• [REQUIRED WORK]
Write back every entry exactly as it reads, with the pictures left behind.

Collection entries:
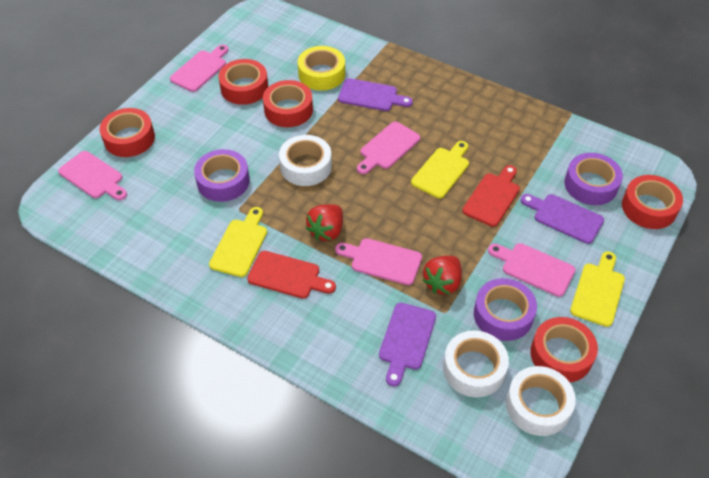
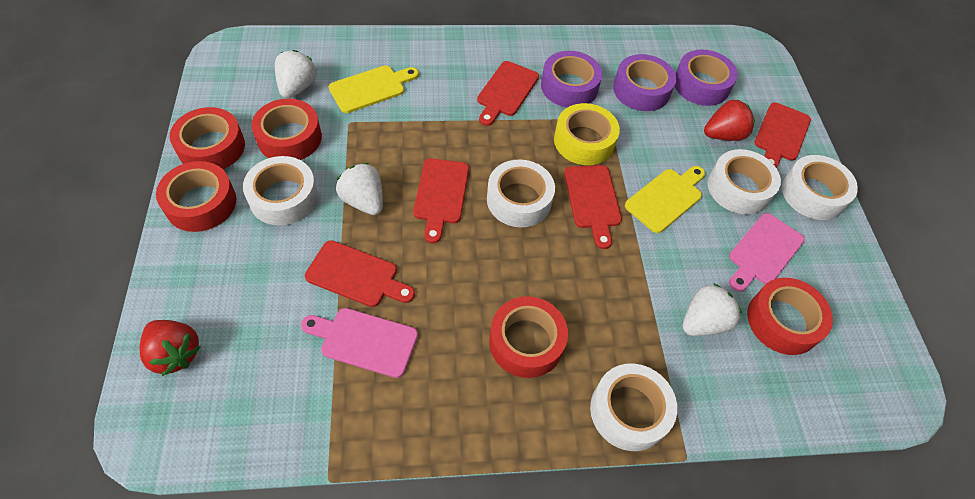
pink cutting board: 5 -> 2
purple cutting board: 3 -> 0
red cutting board: 2 -> 5
white strawberry: 0 -> 3
white tape: 3 -> 5
yellow cutting board: 3 -> 2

• [RESPONSE FOR THIS EXERCISE]
pink cutting board: 5 -> 2
purple cutting board: 3 -> 0
red cutting board: 2 -> 5
white strawberry: 0 -> 3
white tape: 3 -> 5
yellow cutting board: 3 -> 2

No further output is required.